Change listing data:

-=-=-

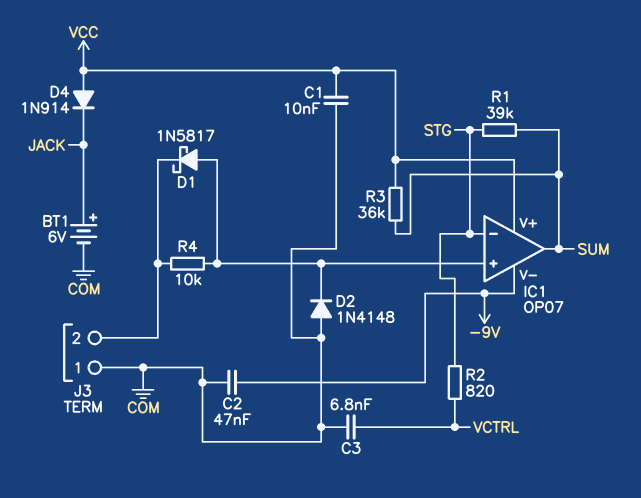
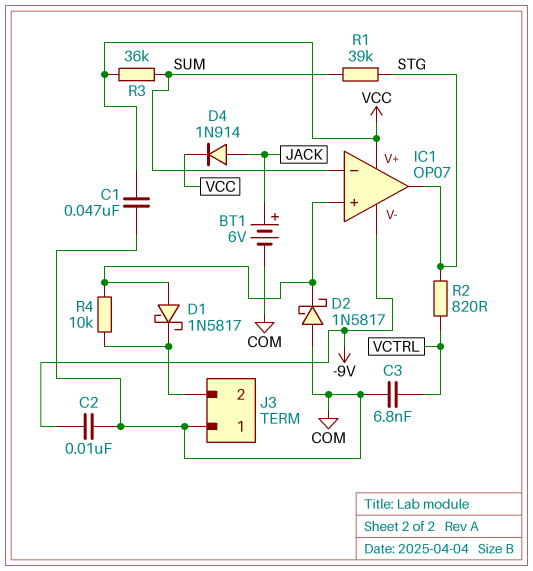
C1: 10nF (COM, VCC) -> 47nF (COM, VCC)
C2: 47nF (-9V, COM) -> 10nF (-9V, COM)
D2: diode 1N4148 (A COM, K IC1/in+) -> schottky 1N5817 (A COM, K IC1/in+)
D4: diode 1N914 (A VCC, K JACK) -> diode 1N914 (A JACK, K VCC)
IC1 pin in-: STG -> SUM
IC1 pin out: SUM -> STG

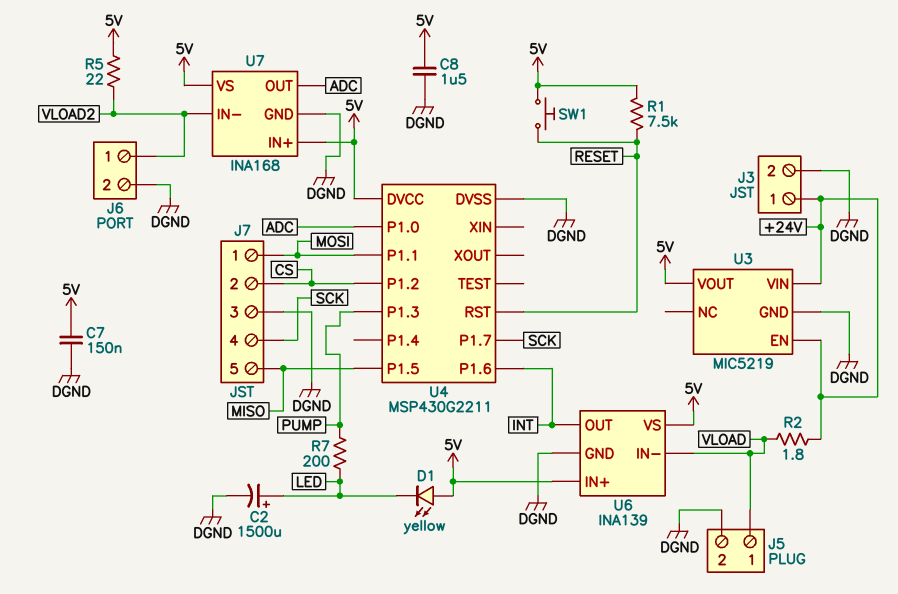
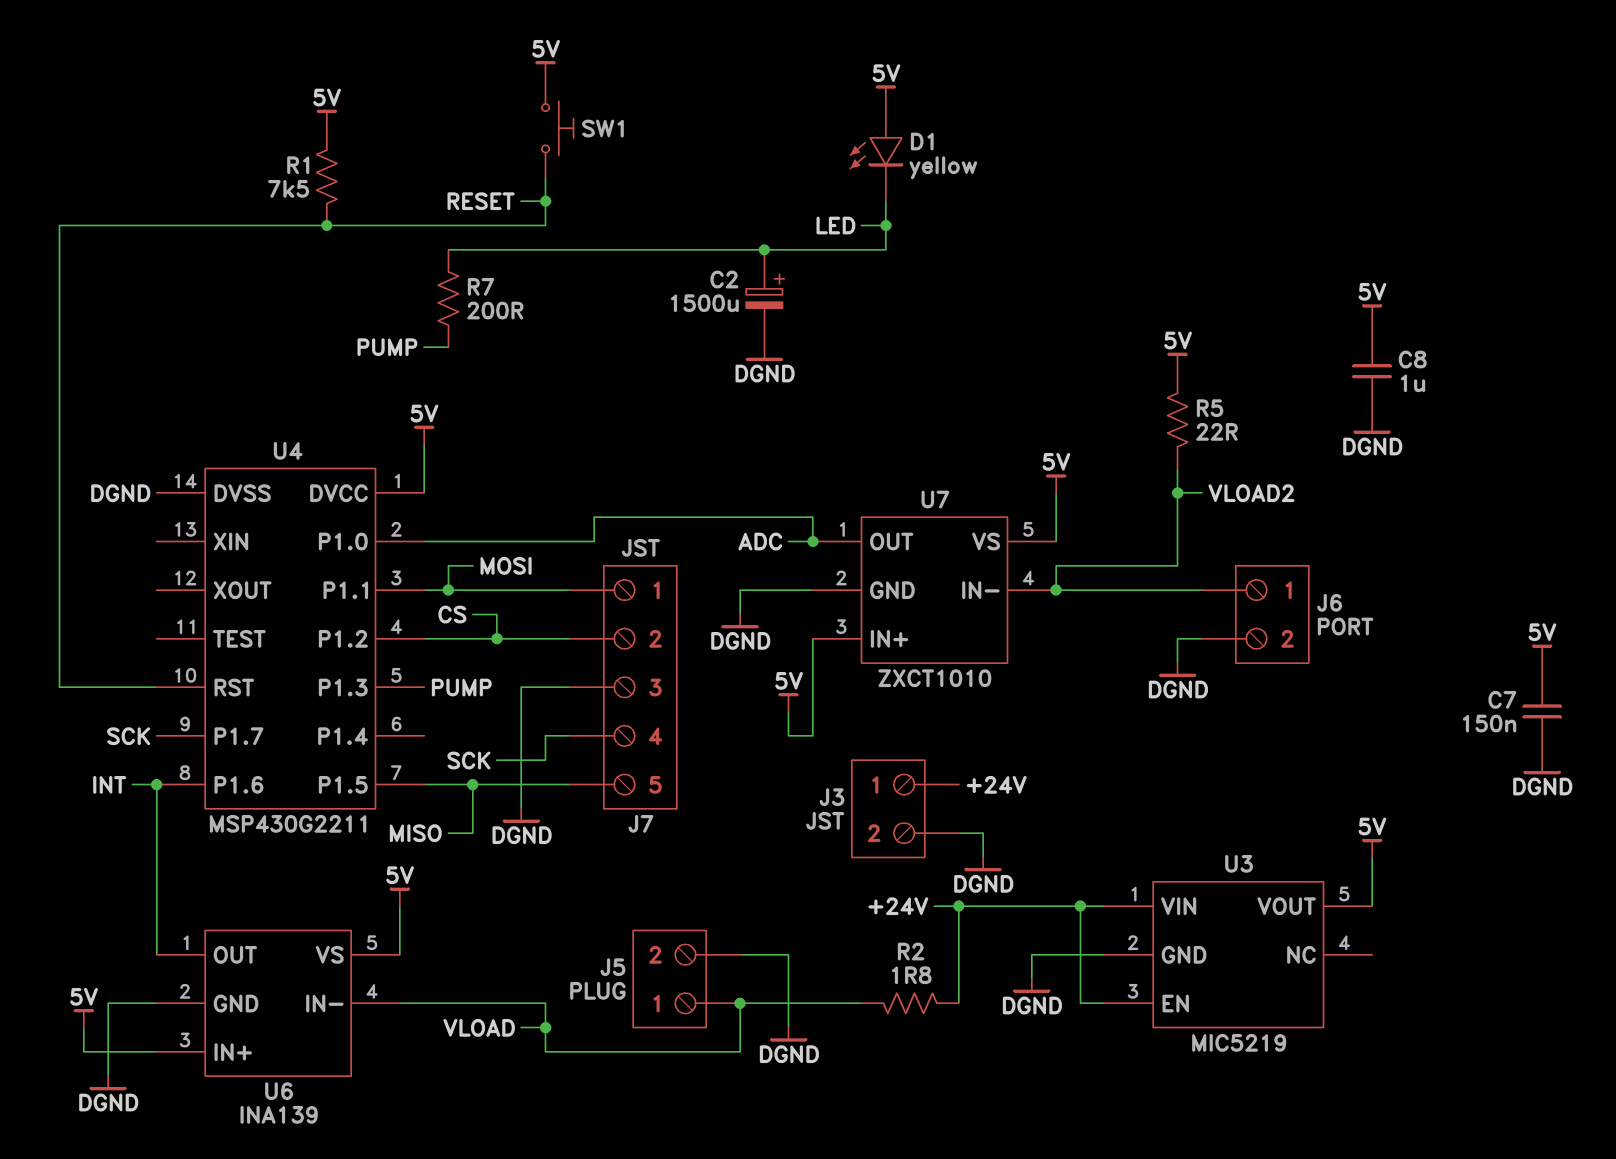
C8: 1.5uF (5V, DGND) -> 1uF (5V, DGND)
U7: INA168 -> ZXCT1010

-=-=-

EXERCISE DESCRIPTION: Out of the entries, pull every line that mentions "diode".

FINISHED TASK:
D2: diode 1N4148 (A COM, K IC1/in+) -> schottky 1N5817 (A COM, K IC1/in+)
D4: diode 1N914 (A VCC, K JACK) -> diode 1N914 (A JACK, K VCC)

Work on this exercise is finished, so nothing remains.